▼▼▼
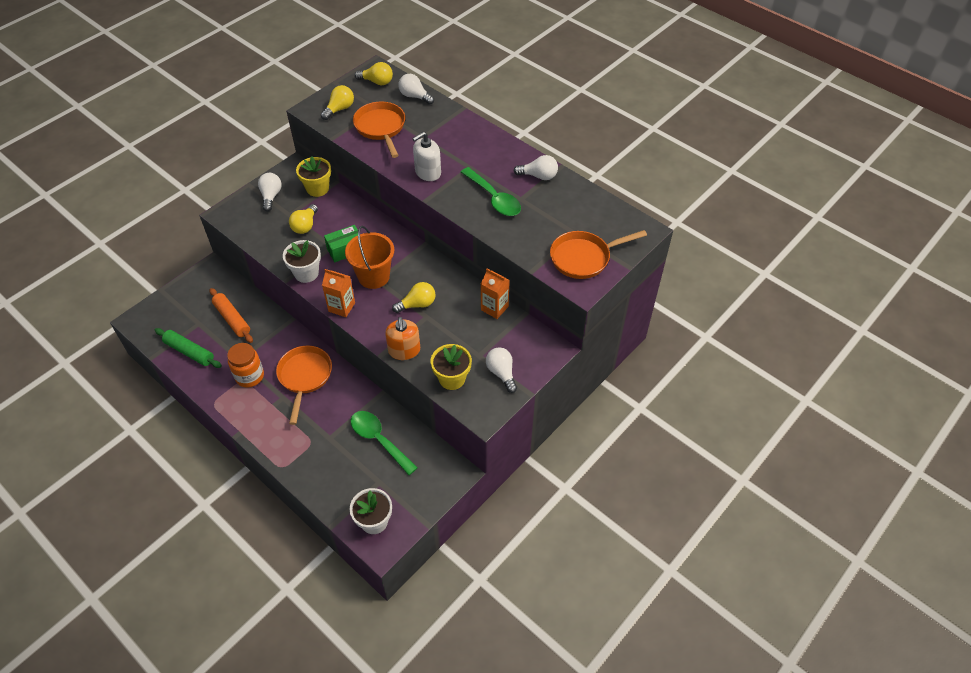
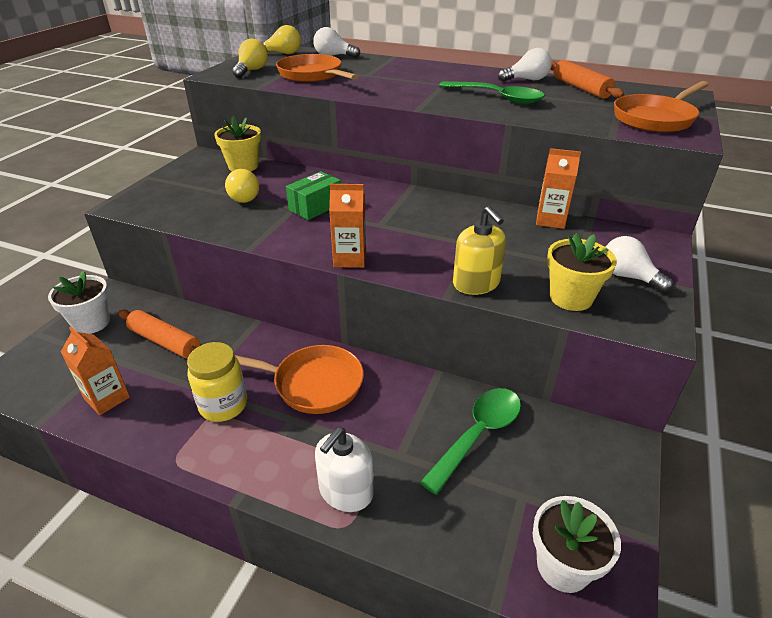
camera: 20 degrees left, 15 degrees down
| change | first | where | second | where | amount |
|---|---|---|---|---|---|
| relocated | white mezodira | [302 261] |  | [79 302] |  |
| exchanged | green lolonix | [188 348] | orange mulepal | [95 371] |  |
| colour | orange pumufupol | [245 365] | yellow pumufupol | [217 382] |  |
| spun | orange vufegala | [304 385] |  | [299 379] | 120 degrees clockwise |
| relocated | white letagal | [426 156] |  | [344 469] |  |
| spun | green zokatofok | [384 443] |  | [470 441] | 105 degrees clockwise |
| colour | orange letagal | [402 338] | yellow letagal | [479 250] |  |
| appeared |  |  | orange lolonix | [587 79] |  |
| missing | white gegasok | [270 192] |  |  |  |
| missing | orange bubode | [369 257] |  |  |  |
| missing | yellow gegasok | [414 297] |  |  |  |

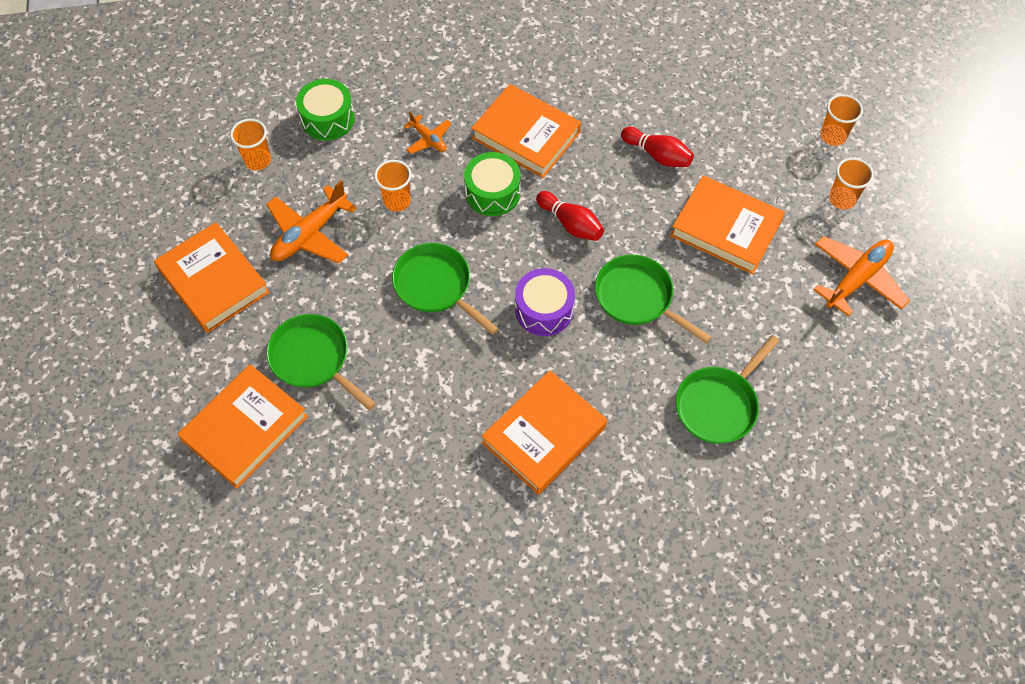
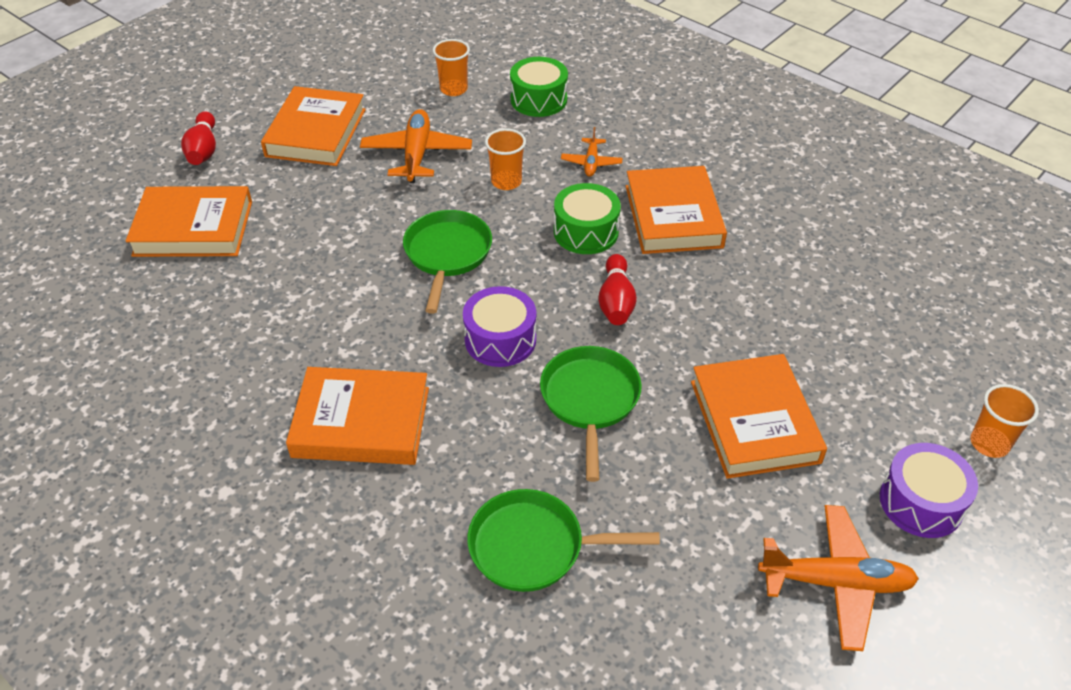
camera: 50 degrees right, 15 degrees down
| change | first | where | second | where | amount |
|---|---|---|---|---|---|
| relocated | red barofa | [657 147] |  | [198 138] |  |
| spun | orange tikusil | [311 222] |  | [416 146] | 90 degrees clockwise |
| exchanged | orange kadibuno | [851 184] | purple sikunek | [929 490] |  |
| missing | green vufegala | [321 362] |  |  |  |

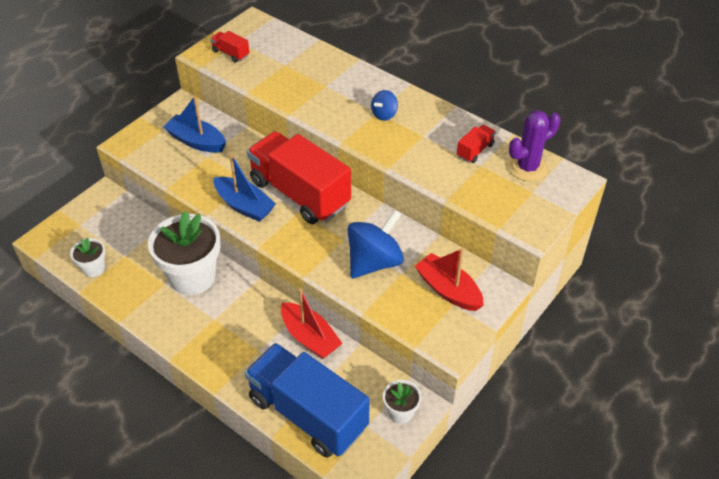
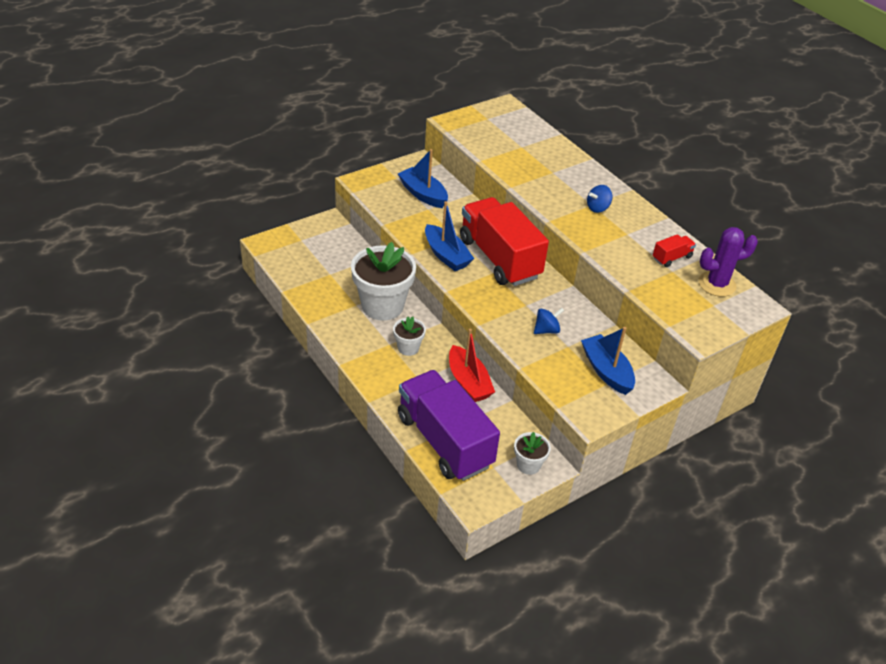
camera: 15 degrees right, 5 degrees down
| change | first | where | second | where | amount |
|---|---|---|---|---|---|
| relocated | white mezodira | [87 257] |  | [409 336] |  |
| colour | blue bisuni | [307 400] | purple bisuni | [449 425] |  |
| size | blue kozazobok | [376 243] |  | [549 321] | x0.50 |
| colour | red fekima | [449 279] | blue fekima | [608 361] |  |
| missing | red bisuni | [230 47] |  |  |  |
▲▲▲
● **WORK ITEM**
Search the entries for the word "letagal" and pick out every line that holds it.

● **RESPONSE TO THE EXERCISE**
| relocated | white letagal | [426 156] |  | [344 469] |  |
| colour | orange letagal | [402 338] | yellow letagal | [479 250] |  |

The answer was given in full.